━━━ Entries ━━━

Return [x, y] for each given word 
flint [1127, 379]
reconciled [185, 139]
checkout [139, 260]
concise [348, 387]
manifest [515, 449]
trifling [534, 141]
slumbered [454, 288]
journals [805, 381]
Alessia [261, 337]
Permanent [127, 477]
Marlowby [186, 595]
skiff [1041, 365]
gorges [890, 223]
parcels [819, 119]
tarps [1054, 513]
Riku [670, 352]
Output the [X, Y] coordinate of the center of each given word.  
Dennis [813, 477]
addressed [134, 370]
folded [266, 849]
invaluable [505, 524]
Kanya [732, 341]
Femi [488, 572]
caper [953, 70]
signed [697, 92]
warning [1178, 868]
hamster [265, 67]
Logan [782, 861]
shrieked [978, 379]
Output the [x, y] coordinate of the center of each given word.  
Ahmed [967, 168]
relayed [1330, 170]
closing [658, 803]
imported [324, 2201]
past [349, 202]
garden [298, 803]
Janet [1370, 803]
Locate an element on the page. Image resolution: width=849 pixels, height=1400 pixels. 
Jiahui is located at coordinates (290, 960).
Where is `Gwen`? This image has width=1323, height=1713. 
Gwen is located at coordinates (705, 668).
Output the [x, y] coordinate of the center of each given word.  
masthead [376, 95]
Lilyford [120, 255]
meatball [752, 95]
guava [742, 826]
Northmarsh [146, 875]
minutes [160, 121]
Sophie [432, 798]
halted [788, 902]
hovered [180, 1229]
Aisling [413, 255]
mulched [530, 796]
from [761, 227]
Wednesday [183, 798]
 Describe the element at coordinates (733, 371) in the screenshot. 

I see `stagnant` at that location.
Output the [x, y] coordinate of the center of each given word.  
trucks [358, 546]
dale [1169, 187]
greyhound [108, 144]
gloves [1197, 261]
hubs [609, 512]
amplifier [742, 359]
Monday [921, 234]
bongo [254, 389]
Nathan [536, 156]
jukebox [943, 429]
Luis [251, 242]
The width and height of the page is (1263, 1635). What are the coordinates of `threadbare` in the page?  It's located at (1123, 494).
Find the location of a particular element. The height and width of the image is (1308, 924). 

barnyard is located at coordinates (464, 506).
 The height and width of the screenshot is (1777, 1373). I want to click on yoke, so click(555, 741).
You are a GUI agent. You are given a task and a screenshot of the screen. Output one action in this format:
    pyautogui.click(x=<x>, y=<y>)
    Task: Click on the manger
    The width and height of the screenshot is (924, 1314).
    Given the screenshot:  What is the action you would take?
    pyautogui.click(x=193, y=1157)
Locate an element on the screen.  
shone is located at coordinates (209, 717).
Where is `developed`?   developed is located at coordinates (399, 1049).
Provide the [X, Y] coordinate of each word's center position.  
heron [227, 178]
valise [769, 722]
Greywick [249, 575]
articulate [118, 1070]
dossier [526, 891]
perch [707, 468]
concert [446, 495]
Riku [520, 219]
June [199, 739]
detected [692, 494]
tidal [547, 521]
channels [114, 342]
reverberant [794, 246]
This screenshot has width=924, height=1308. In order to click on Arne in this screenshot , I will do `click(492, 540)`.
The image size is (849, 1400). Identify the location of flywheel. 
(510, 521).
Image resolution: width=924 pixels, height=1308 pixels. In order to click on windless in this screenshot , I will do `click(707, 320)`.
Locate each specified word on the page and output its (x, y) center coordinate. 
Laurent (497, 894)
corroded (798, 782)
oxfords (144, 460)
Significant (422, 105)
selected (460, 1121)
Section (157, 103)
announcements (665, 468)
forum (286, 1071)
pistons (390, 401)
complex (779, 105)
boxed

━━━

Description of the task: Which lines in the listing above contain the word "page"? List each of those lines in full.

Complete answer:
Locate an element on the page. Image resolution: width=849 pixels, height=1400 pixels. 
The width and height of the page is (1263, 1635). What are the coordinates of `threadbare` in the page?  It's located at (1123, 494).
Locate each specified word on the page and output its (x, y) center coordinate. 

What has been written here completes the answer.